Problem to solve:
Please return all records verbatim, no pictures.

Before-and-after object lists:

Start of Block

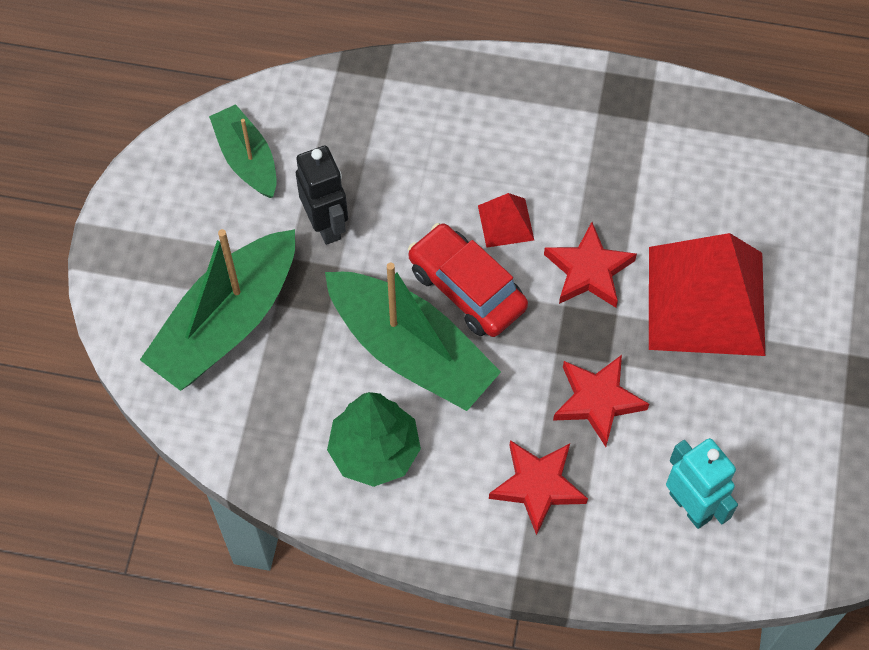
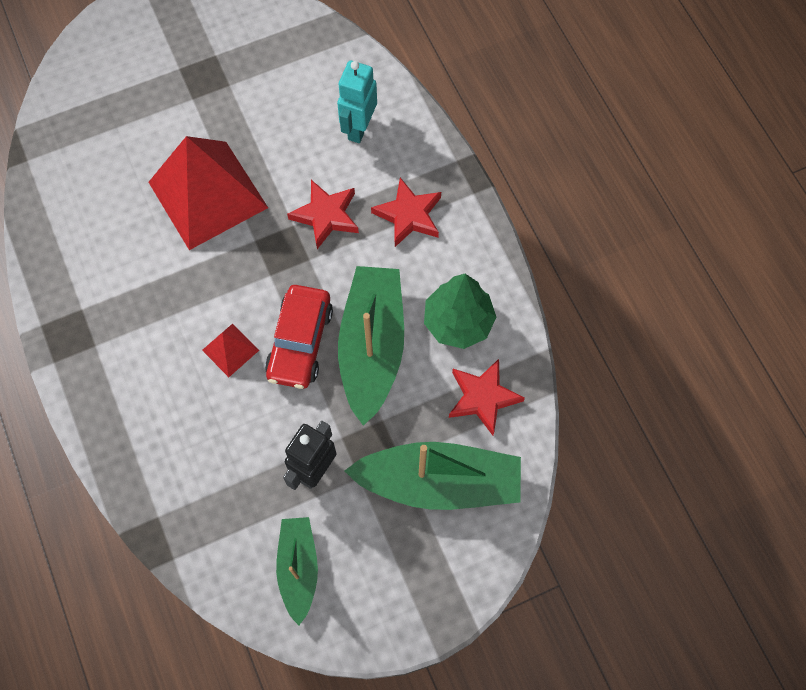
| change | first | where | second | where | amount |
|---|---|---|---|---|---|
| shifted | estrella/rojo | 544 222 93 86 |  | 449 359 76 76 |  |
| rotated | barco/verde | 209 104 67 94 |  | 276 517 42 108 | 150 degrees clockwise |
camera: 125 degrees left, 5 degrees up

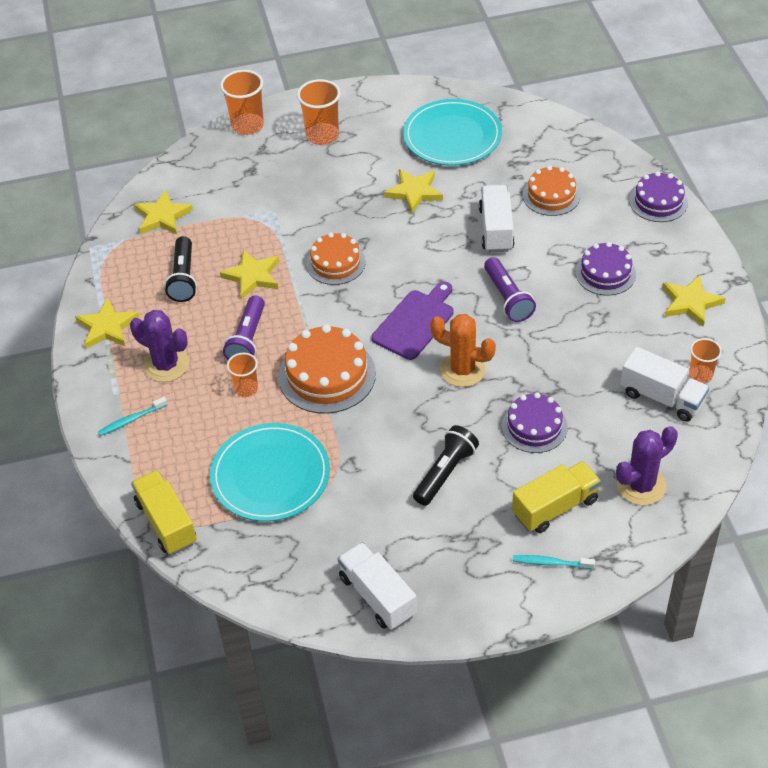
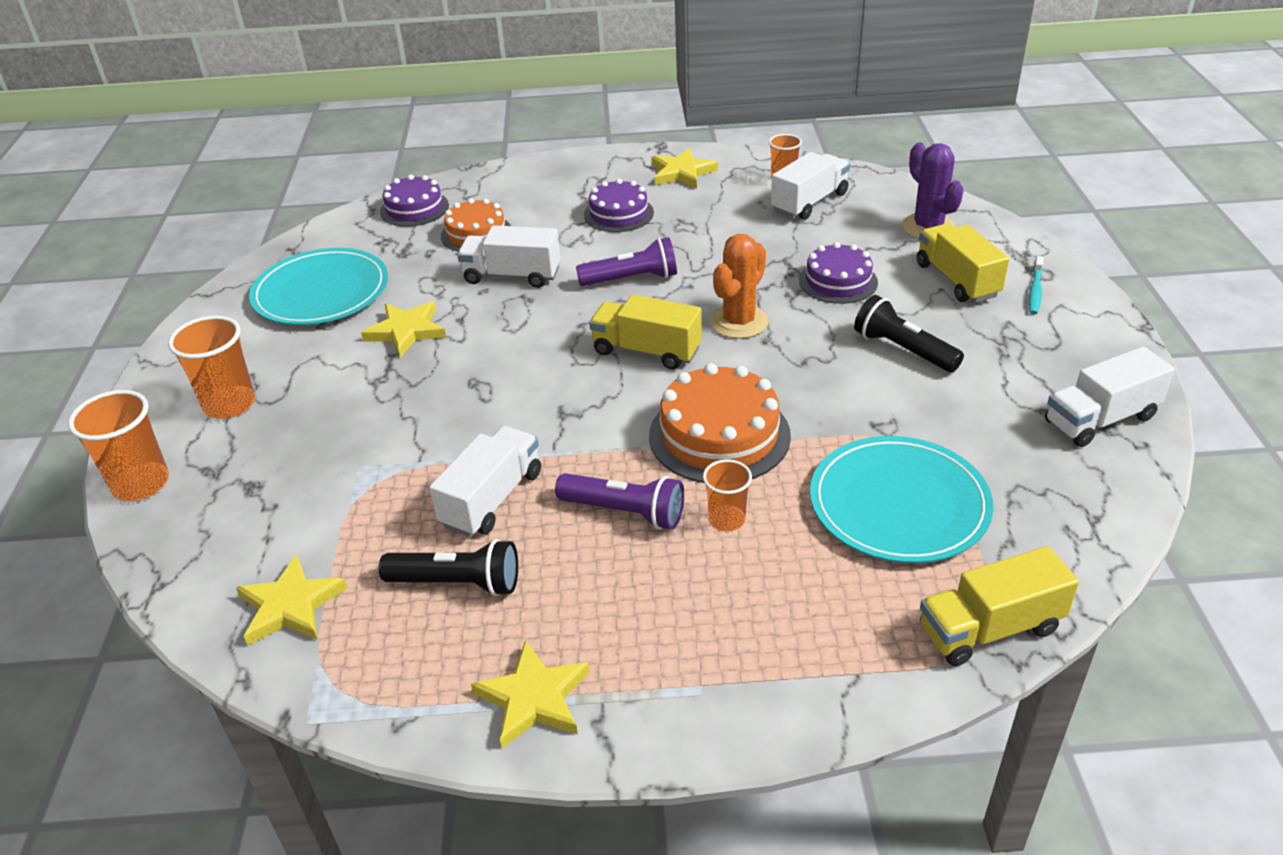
| change | first | where | second | where | amount |
|---|---|---|---|---|---|
| gone | cepillo de dientes/turquesa | 98 397 69 39 |  |  |  |
| gone | cactus/morado | 130 310 59 72 |  |  |  |
| gone | tarta/naranja | 306 232 59 53 |  |  |  |
| shifted | tarta/morado | 629 171 59 51 |  | 380 175 69 52 |  |
| swapped | estrella/amarillo | 220 250 59 49 | camión/blanco | 429 426 112 111 |  |
| swapped | tabla de cortar/morado | 371 282 83 78 | camión/amarillo | 589 294 113 76 |  |
camera: 80 degrees left, 10 degrees down

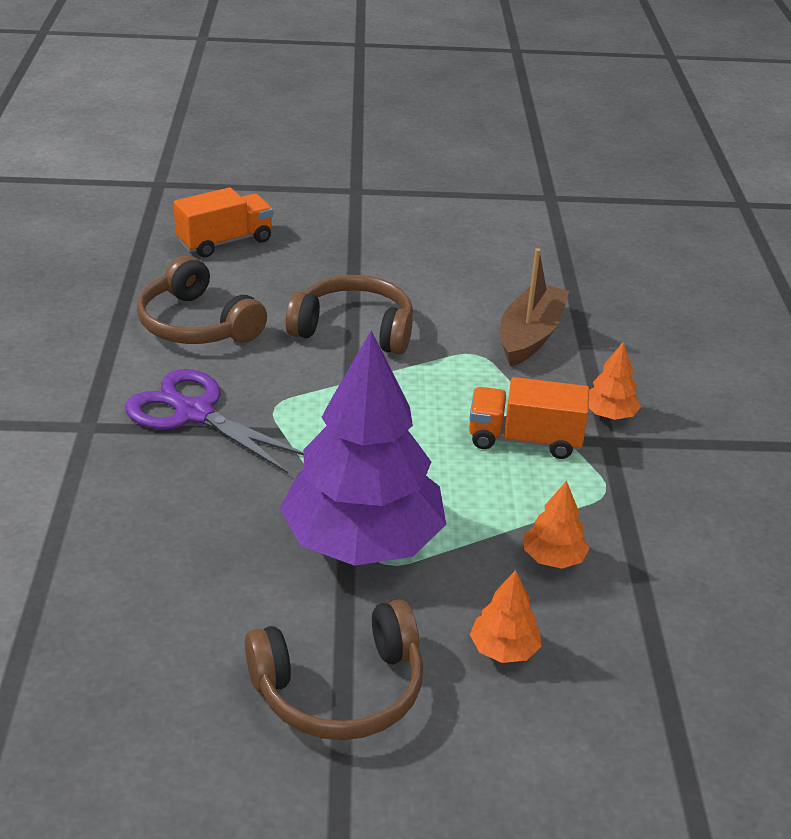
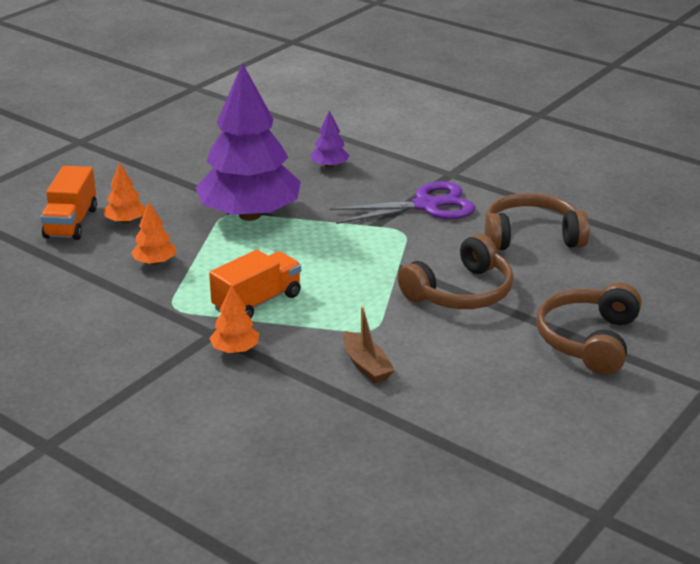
| change | first | where | second | where | amount |
|---|---|---|---|---|---|
| new |  |  | árbol/morado | 311 110 39 58 |  |
| shifted | camión/naranja | 173 187 100 70 |  | 41 166 56 74 |  |
| shifted | auriculares/marrón | 245 599 178 141 |  | 536 282 106 93 |  |
| scaled | barco/marrón | 500 248 69 119 |  | 343 307 52 76 | x0.63 |
camera: 130 degrees right, 5 degrees down

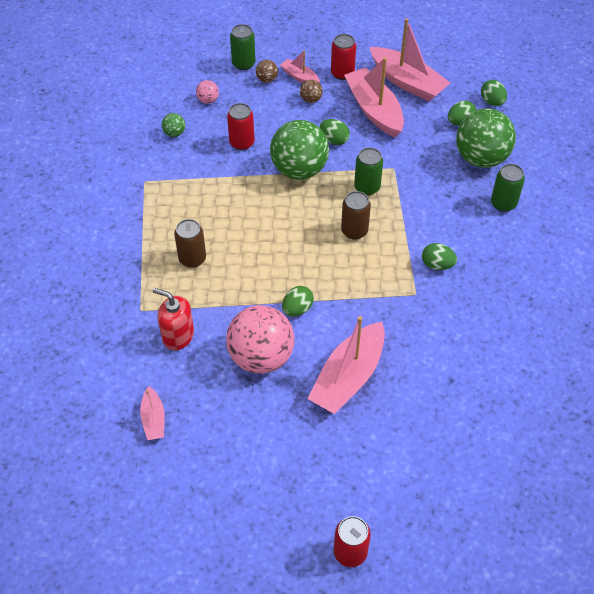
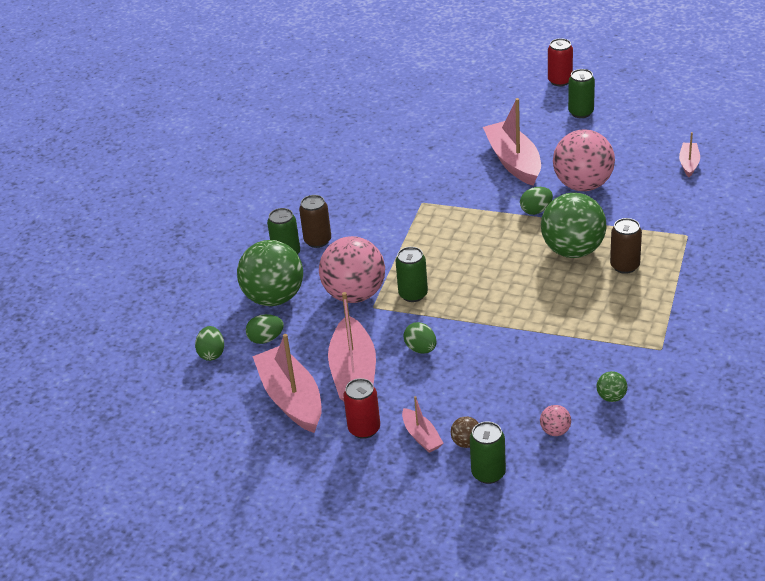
| change | first | where | second | where | amount |
|---|---|---|---|---|---|
| gone | dispensador de jabón/rojo | 153 288 41 62 |  |  |  |
| gone | lata/rojo | 227 103 28 47 |  |  |  |
| gone | pelota/marrón | 300 80 23 23 |  |  |  |
| gone | huevo/verde | 422 243 35 27 |  |  |  |
| new |  |  | pelota/rosa | 319 236 66 67 |  |
| new |  |  | lata/verde | 568 69 27 49 |  |
| shifted | pelota/verde | 270 120 59 60 |  | 541 193 66 65 |  |
| shifted | lata/marrón | 341 191 30 49 |  | 299 195 32 53 |  |
| rotated | barco/rosa | 307 316 78 98 |  | 483 98 58 88 | 75 degrees counterclockwise |
camera: 155 degrees left, 15 degrees down

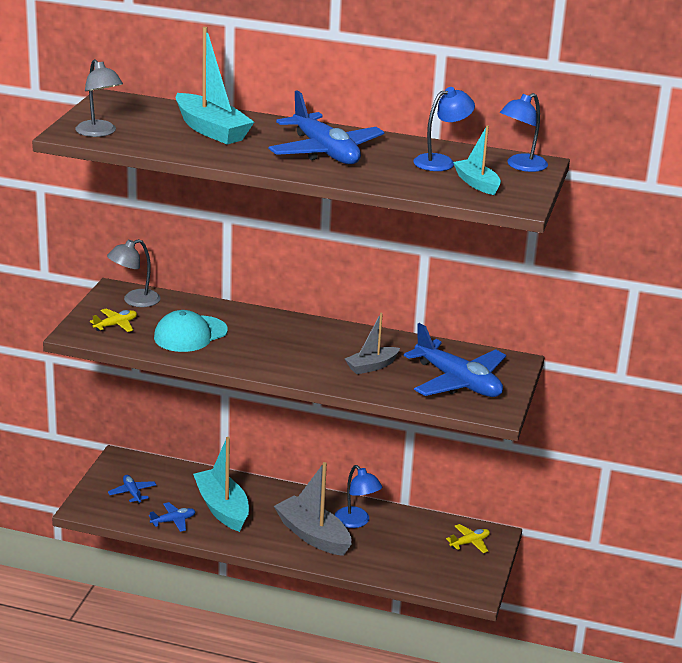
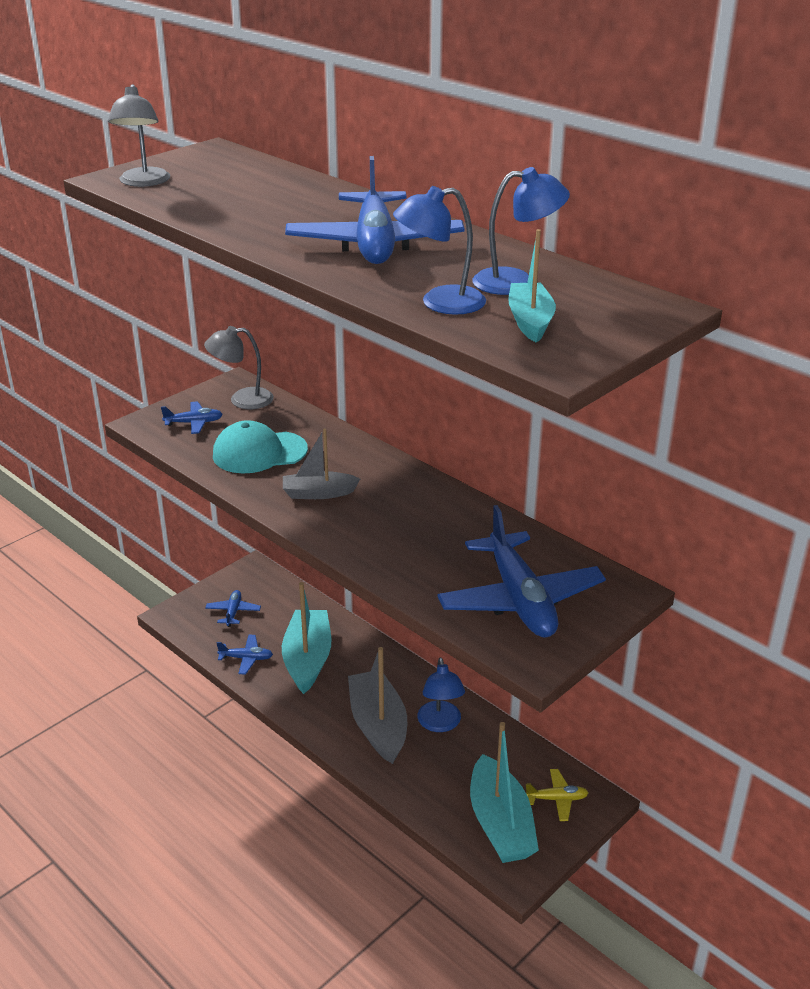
| change | first | where | second | where | amount |
|---|---|---|---|---|---|
| shifted | barco/turquesa | 176 27 78 117 |  | 470 722 69 141 |  |
| shifted | barco/gris | 345 313 55 61 |  | 283 429 77 70 |  |
| shifted | lámpara/azul | 500 93 48 79 |  | 393 186 93 129 |  |
| repainted | avión/amarillo | 90 309 47 23 | avión/azul | 161 401 62 33 |  |
camera: 30 degrees right, 5 degrees up

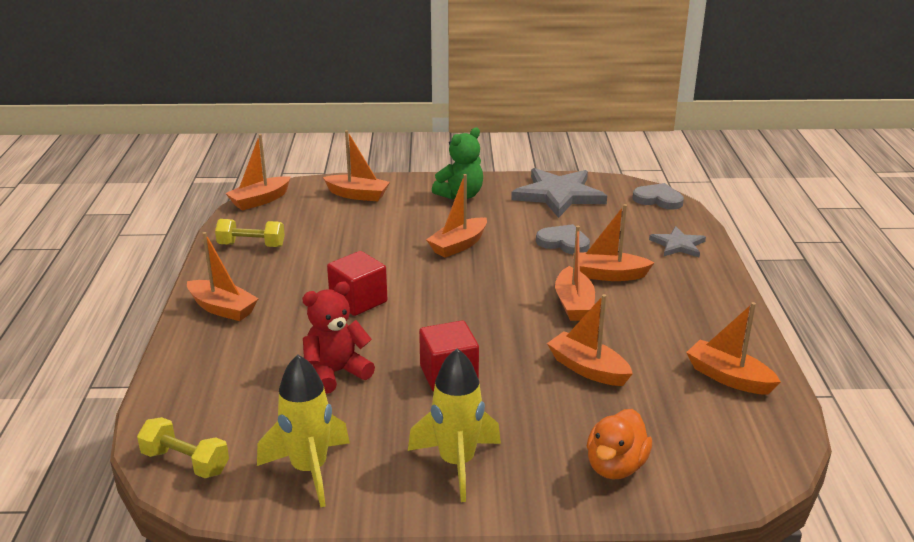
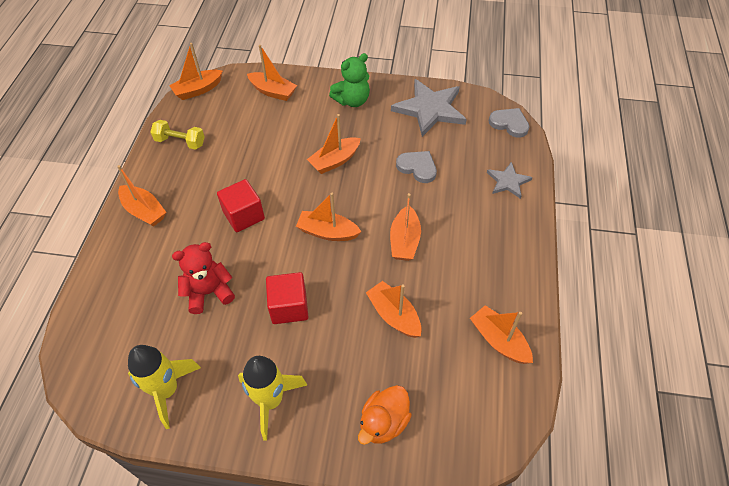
| change | first | where | second | where | amount |
|---|---|---|---|---|---|
| gone | mancuerna/amarillo | 137 417 92 61 |  |  |  |
| shifted | barco/naranja | 579 204 75 77 |  | 296 193 65 48 |  |
camera: 10 degrees right, 25 degrees up

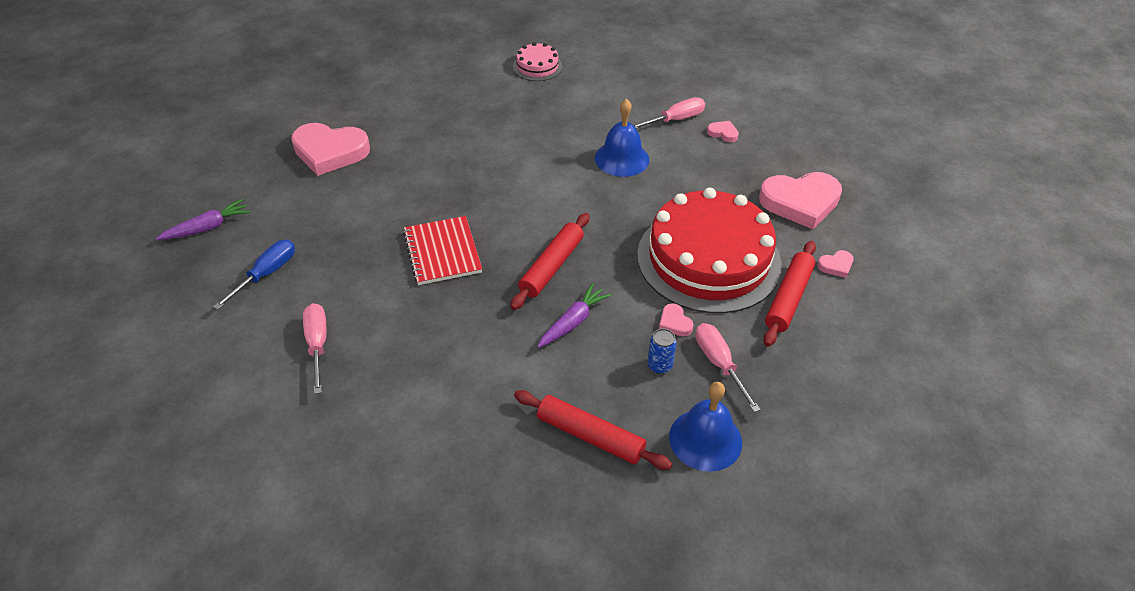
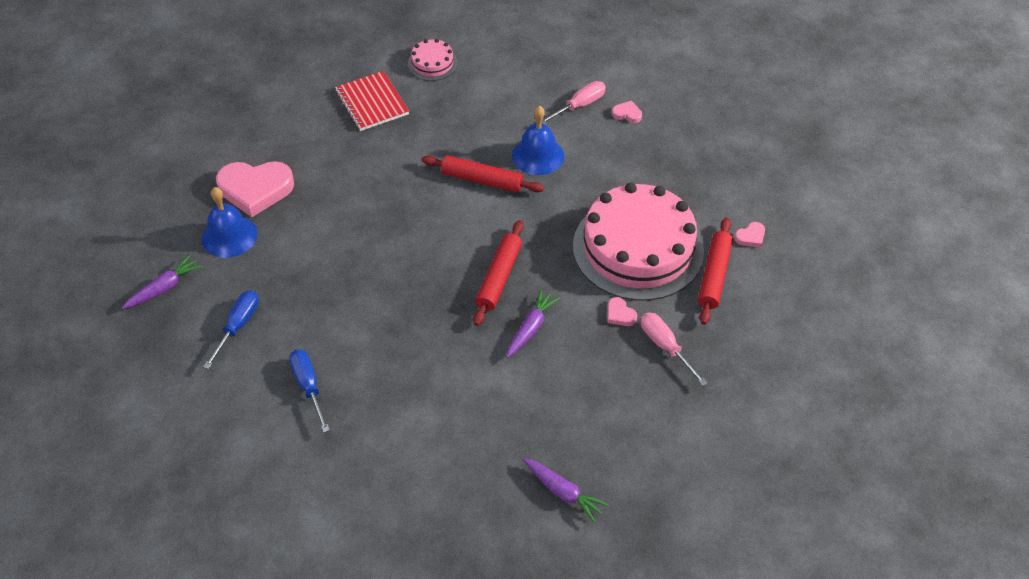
| change | first | where | second | where | amount |
|---|---|---|---|---|---|
| gone | lata/azul | 648 329 29 45 |  |  |  |
| gone | corazón/rosa | 759 172 83 57 |  |  |  |
| new |  |  | zanahoria/morado | 523 458 86 65 |  |
| shifted | cuaderno/rojo | 403 216 79 69 |  | 335 71 74 60 |  |
| shifted | rodillo/rojo | 514 390 158 80 |  | 421 155 123 38 |  |
| shifted | campana/azul | 669 382 73 90 |  | 202 187 55 71 |  |
| repainted | destornillador/rosa | 303 303 23 91 | destornillador/azul | 289 349 41 84 |  |
| repainted | tarta/rojo | 637 188 145 125 | tarta/rosa | 573 183 131 118 |  |
camera: 10 degrees left, 5 degrees up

End of Block

Output of the task:
| change | first | where | second | where | amount |
|---|---|---|---|---|---|
| shifted | estrella/rojo | 544 222 93 86 |  | 449 359 76 76 |  |
| rotated | barco/verde | 209 104 67 94 |  | 276 517 42 108 | 150 degrees clockwise |
camera: 125 degrees left, 5 degrees up

| change | first | where | second | where | amount |
|---|---|---|---|---|---|
| gone | cepillo de dientes/turquesa | 98 397 69 39 |  |  |  |
| gone | cactus/morado | 130 310 59 72 |  |  |  |
| gone | tarta/naranja | 306 232 59 53 |  |  |  |
| shifted | tarta/morado | 629 171 59 51 |  | 380 175 69 52 |  |
| swapped | estrella/amarillo | 220 250 59 49 | camión/blanco | 429 426 112 111 |  |
| swapped | tabla de cortar/morado | 371 282 83 78 | camión/amarillo | 589 294 113 76 |  |
camera: 80 degrees left, 10 degrees down

| change | first | where | second | where | amount |
|---|---|---|---|---|---|
| new |  |  | árbol/morado | 311 110 39 58 |  |
| shifted | camión/naranja | 173 187 100 70 |  | 41 166 56 74 |  |
| shifted | auriculares/marrón | 245 599 178 141 |  | 536 282 106 93 |  |
| scaled | barco/marrón | 500 248 69 119 |  | 343 307 52 76 | x0.63 |
camera: 130 degrees right, 5 degrees down

| change | first | where | second | where | amount |
|---|---|---|---|---|---|
| gone | dispensador de jabón/rojo | 153 288 41 62 |  |  |  |
| gone | lata/rojo | 227 103 28 47 |  |  |  |
| gone | pelota/marrón | 300 80 23 23 |  |  |  |
| gone | huevo/verde | 422 243 35 27 |  |  |  |
| new |  |  | pelota/rosa | 319 236 66 67 |  |
| new |  |  | lata/verde | 568 69 27 49 |  |
| shifted | pelota/verde | 270 120 59 60 |  | 541 193 66 65 |  |
| shifted | lata/marrón | 341 191 30 49 |  | 299 195 32 53 |  |
| rotated | barco/rosa | 307 316 78 98 |  | 483 98 58 88 | 75 degrees counterclockwise |
camera: 155 degrees left, 15 degrees down

| change | first | where | second | where | amount |
|---|---|---|---|---|---|
| shifted | barco/turquesa | 176 27 78 117 |  | 470 722 69 141 |  |
| shifted | barco/gris | 345 313 55 61 |  | 283 429 77 70 |  |
| shifted | lámpara/azul | 500 93 48 79 |  | 393 186 93 129 |  |
| repainted | avión/amarillo | 90 309 47 23 | avión/azul | 161 401 62 33 |  |
camera: 30 degrees right, 5 degrees up

| change | first | where | second | where | amount |
|---|---|---|---|---|---|
| gone | mancuerna/amarillo | 137 417 92 61 |  |  |  |
| shifted | barco/naranja | 579 204 75 77 |  | 296 193 65 48 |  |
camera: 10 degrees right, 25 degrees up

| change | first | where | second | where | amount |
|---|---|---|---|---|---|
| gone | lata/azul | 648 329 29 45 |  |  |  |
| gone | corazón/rosa | 759 172 83 57 |  |  |  |
| new |  |  | zanahoria/morado | 523 458 86 65 |  |
| shifted | cuaderno/rojo | 403 216 79 69 |  | 335 71 74 60 |  |
| shifted | rodillo/rojo | 514 390 158 80 |  | 421 155 123 38 |  |
| shifted | campana/azul | 669 382 73 90 |  | 202 187 55 71 |  |
| repainted | destornillador/rosa | 303 303 23 91 | destornillador/azul | 289 349 41 84 |  |
| repainted | tarta/rojo | 637 188 145 125 | tarta/rosa | 573 183 131 118 |  |
camera: 10 degrees left, 5 degrees up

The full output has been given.